___ Records to use ___

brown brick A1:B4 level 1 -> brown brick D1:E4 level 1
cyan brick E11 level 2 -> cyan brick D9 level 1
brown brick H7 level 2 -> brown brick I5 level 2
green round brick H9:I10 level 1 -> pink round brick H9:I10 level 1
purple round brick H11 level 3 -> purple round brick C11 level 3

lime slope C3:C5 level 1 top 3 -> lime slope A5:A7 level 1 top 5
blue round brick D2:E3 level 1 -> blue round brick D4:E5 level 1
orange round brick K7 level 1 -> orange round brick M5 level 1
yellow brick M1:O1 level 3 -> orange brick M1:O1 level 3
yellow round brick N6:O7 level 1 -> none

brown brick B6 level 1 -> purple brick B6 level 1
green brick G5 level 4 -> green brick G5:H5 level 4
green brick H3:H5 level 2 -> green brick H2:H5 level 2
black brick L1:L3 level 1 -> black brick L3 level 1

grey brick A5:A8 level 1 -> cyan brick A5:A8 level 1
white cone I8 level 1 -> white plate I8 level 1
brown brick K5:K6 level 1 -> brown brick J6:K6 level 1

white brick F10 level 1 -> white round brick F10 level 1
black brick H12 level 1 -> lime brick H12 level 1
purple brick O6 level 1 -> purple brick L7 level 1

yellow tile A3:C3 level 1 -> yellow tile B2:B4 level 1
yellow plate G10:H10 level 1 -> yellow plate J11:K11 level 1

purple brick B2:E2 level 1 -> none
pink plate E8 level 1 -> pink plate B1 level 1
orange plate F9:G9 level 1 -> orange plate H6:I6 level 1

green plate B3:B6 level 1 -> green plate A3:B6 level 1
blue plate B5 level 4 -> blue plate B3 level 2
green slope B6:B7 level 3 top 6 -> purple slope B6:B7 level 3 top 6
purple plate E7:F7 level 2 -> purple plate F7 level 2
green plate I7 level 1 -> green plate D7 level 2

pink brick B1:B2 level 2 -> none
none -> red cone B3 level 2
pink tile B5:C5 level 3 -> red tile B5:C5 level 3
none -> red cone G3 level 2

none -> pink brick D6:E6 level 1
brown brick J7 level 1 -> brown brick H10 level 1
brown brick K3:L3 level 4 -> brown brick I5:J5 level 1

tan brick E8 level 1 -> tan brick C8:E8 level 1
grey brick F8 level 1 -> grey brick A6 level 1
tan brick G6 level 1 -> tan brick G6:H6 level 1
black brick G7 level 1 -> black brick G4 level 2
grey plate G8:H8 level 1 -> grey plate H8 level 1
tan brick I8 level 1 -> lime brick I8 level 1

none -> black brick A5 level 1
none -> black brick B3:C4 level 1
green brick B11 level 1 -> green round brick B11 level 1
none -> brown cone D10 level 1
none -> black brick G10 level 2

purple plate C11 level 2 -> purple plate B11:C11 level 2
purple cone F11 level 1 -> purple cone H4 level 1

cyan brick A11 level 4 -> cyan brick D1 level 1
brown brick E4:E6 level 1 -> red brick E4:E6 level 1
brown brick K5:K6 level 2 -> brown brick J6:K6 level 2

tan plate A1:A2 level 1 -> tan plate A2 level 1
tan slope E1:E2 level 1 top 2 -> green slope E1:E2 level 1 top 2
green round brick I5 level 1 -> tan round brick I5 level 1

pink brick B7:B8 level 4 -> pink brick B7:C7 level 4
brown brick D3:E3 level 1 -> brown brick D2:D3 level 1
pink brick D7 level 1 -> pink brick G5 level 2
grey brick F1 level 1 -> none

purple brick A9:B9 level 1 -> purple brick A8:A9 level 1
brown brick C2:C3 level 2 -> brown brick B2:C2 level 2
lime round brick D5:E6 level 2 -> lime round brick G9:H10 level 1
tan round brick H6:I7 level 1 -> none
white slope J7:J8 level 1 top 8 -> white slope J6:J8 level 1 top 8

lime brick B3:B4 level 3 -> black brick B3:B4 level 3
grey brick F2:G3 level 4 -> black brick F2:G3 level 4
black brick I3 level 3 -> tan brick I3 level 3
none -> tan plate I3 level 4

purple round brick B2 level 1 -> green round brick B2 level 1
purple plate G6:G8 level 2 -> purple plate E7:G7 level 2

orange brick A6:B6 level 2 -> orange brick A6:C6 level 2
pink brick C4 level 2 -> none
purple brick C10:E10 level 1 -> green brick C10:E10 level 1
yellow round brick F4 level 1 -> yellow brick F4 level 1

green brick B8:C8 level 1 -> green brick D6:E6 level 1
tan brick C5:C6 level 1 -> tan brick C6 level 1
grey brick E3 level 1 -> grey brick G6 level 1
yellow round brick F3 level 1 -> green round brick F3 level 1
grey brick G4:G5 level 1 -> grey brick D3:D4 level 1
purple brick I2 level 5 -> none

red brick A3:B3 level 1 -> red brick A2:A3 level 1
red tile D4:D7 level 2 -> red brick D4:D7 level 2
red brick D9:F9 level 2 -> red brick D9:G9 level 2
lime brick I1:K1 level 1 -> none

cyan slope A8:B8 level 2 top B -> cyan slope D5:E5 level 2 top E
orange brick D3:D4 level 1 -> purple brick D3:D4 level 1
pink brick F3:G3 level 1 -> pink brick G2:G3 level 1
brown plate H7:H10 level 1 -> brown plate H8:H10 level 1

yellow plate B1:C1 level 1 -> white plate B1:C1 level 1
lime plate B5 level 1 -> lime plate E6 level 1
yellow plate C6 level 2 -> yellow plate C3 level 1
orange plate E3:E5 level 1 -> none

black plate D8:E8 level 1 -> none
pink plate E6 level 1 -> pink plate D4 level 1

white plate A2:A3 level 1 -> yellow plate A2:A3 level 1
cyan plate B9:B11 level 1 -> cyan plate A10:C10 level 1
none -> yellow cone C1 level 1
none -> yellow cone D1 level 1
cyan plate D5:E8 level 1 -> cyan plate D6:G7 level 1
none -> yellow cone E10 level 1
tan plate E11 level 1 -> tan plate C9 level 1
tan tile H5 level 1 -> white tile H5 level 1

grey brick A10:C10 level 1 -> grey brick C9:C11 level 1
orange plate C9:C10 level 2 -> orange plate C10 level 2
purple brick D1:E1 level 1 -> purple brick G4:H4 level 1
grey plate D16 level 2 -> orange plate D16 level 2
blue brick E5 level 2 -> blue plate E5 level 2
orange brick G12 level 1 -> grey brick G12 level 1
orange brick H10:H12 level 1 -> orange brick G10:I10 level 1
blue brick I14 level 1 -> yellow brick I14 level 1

___

# Instructions for the task:
For the word "cyan", return every line of the records that holds it.

# Task solution:
cyan brick E11 level 2 -> cyan brick D9 level 1
grey brick A5:A8 level 1 -> cyan brick A5:A8 level 1
cyan brick A11 level 4 -> cyan brick D1 level 1
cyan slope A8:B8 level 2 top B -> cyan slope D5:E5 level 2 top E
cyan plate B9:B11 level 1 -> cyan plate A10:C10 level 1
cyan plate D5:E8 level 1 -> cyan plate D6:G7 level 1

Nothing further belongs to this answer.